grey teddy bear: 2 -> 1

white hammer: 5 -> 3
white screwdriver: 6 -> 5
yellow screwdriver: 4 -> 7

==

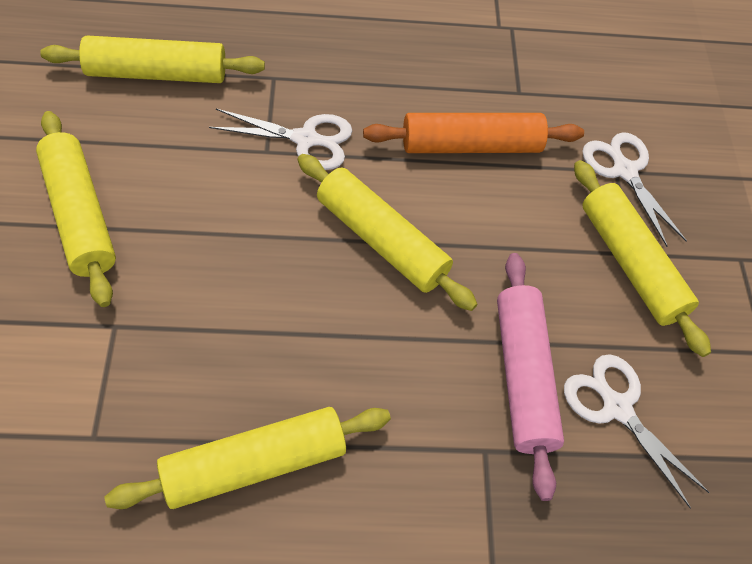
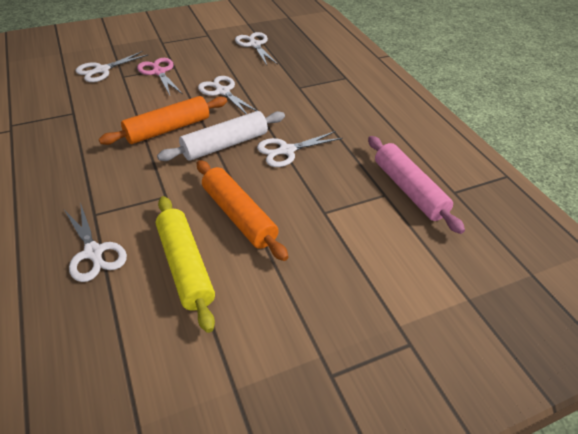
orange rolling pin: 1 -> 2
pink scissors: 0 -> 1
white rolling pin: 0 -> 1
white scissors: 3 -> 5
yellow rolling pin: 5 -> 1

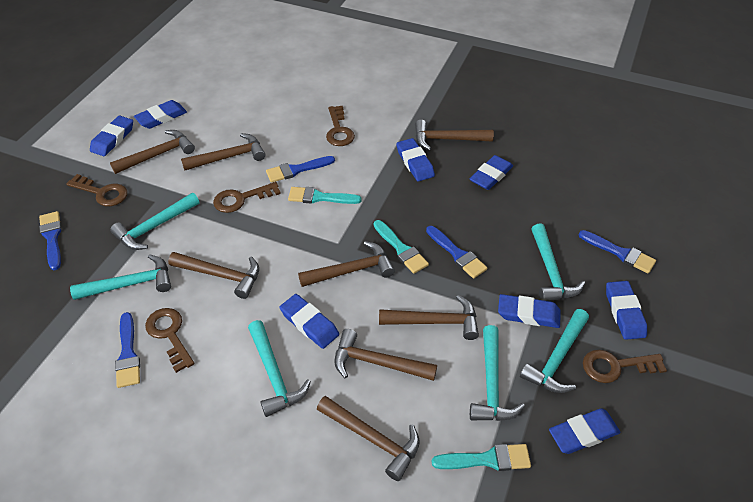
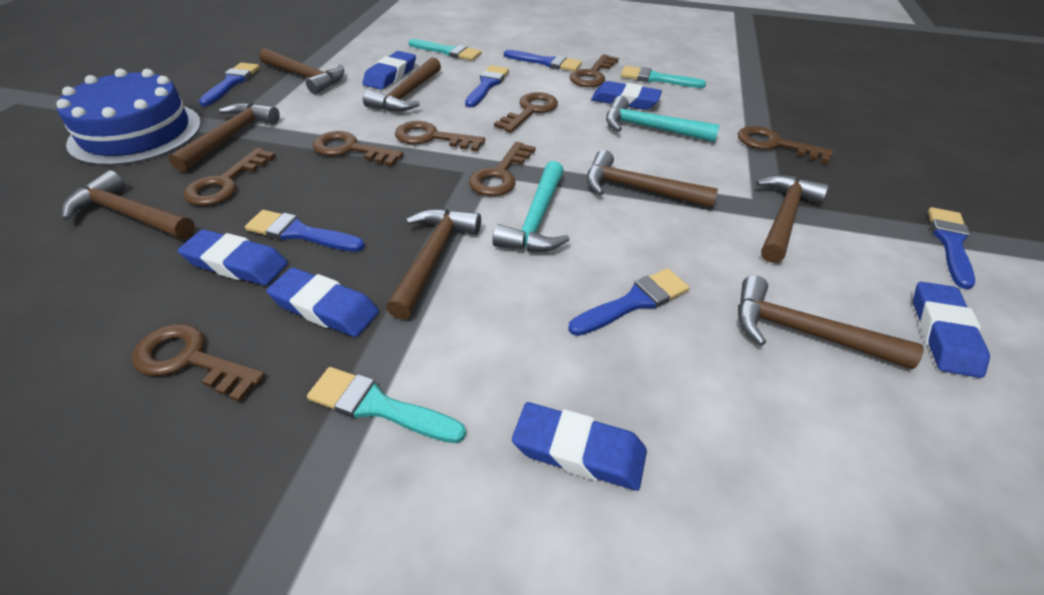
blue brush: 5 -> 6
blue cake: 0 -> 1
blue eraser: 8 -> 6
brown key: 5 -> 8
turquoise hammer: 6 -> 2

■ ASSIGNED TASK ■
Whenever a line of the data holds the string "rolling", pick that line out.

■ WRITTEN REPLY ■
orange rolling pin: 1 -> 2
white rolling pin: 0 -> 1
yellow rolling pin: 5 -> 1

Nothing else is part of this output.